-------- DATA SUPPLIED

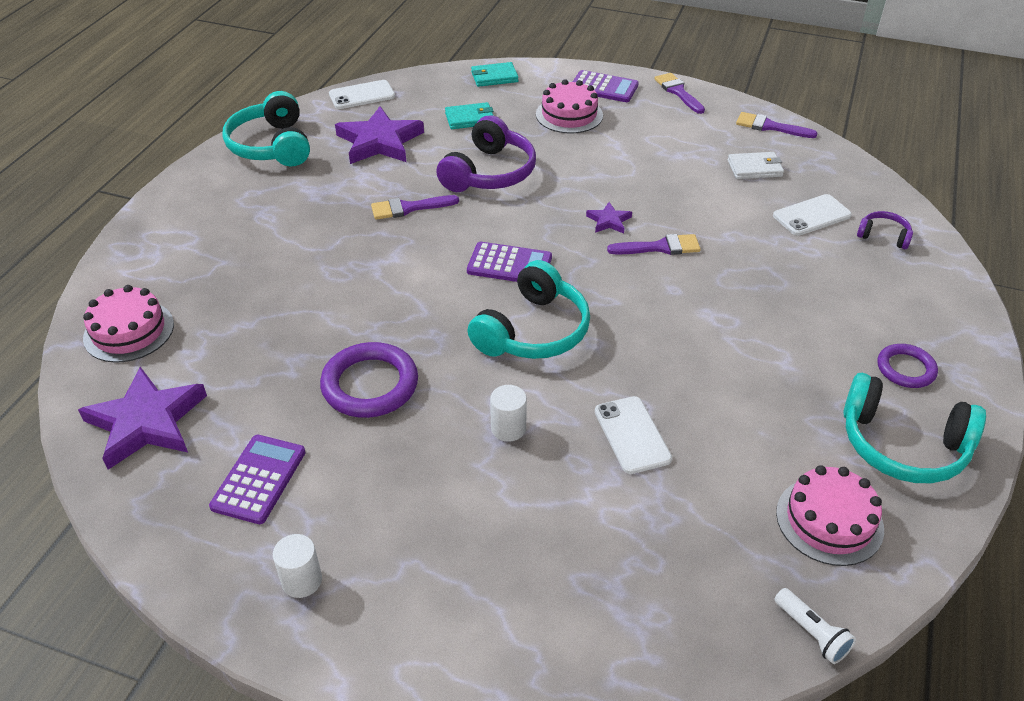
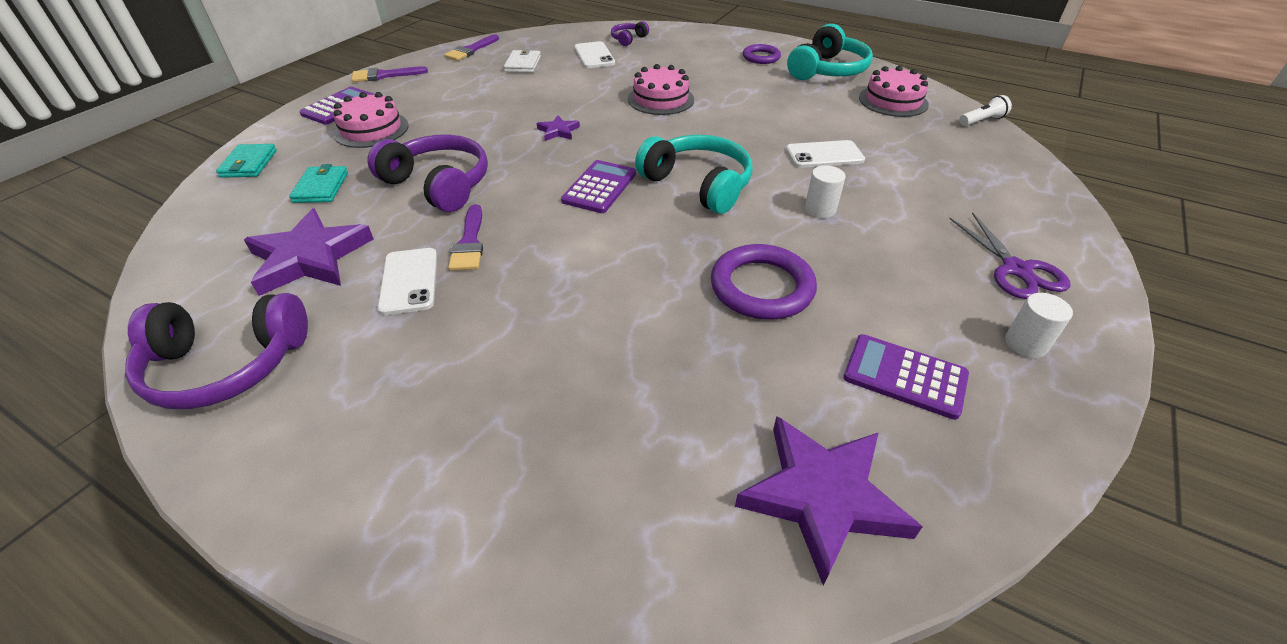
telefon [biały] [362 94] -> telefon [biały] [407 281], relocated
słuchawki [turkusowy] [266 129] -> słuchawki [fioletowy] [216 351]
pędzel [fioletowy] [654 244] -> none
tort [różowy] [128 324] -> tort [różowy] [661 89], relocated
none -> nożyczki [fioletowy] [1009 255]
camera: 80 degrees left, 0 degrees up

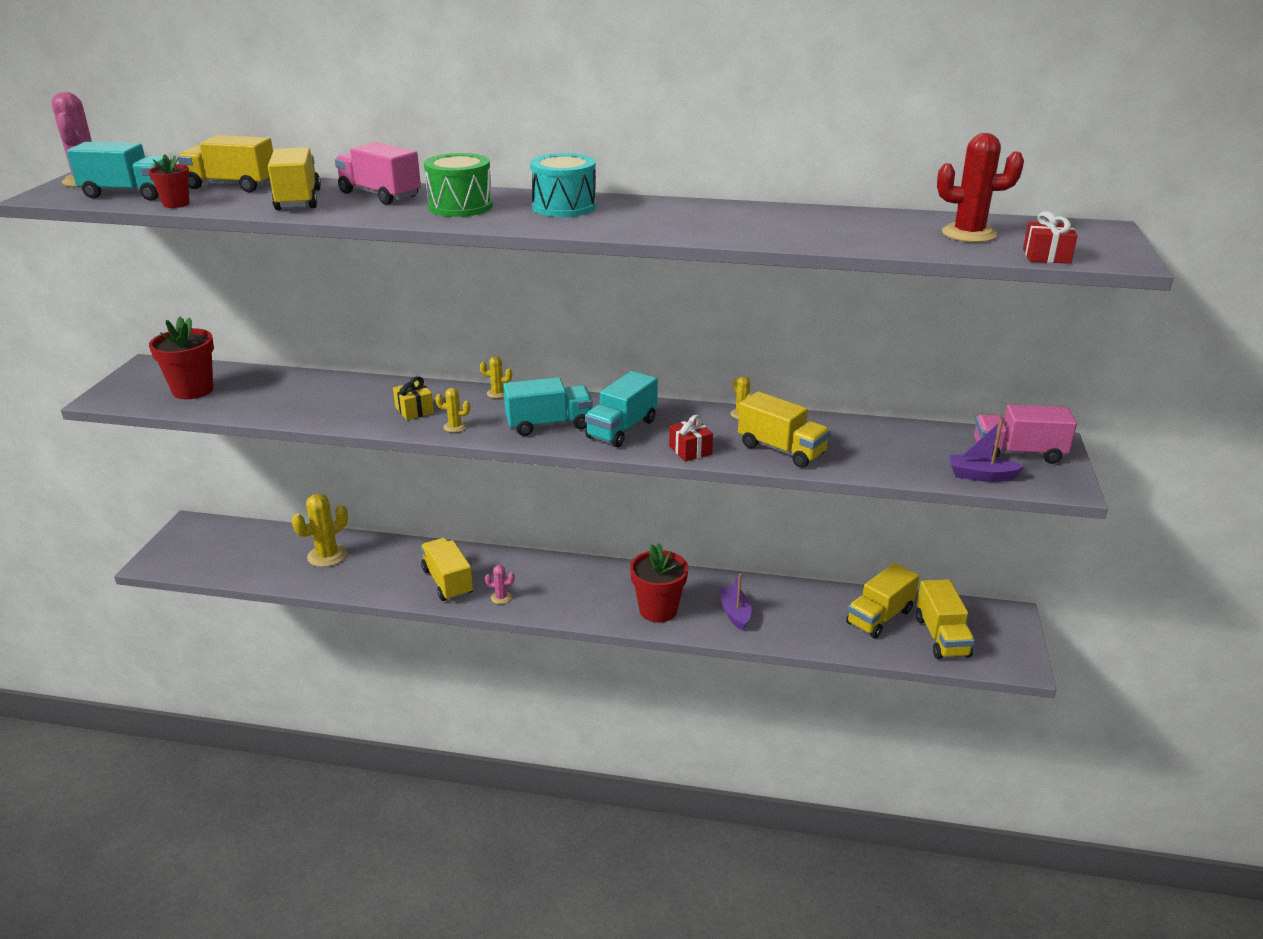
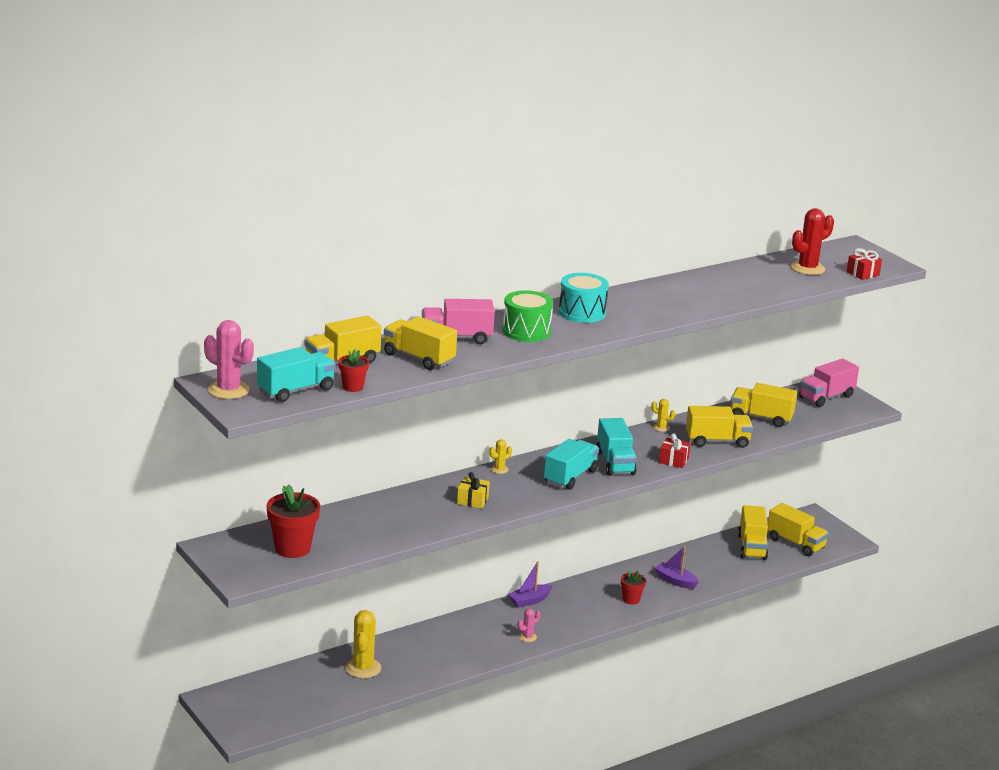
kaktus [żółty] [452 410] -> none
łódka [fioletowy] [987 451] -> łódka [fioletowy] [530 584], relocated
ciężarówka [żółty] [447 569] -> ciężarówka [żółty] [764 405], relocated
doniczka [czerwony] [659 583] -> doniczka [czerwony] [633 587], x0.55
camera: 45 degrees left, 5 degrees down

----------------

▶ **TRY IT**: Output each record verbatim, but skip anything that is a picture.

▶ **RESULT OF THE EXERCISE**:
telefon [biały] [362 94] -> telefon [biały] [407 281], relocated
słuchawki [turkusowy] [266 129] -> słuchawki [fioletowy] [216 351]
pędzel [fioletowy] [654 244] -> none
tort [różowy] [128 324] -> tort [różowy] [661 89], relocated
none -> nożyczki [fioletowy] [1009 255]
camera: 80 degrees left, 0 degrees up

kaktus [żółty] [452 410] -> none
łódka [fioletowy] [987 451] -> łódka [fioletowy] [530 584], relocated
ciężarówka [żółty] [447 569] -> ciężarówka [żółty] [764 405], relocated
doniczka [czerwony] [659 583] -> doniczka [czerwony] [633 587], x0.55
camera: 45 degrees left, 5 degrees down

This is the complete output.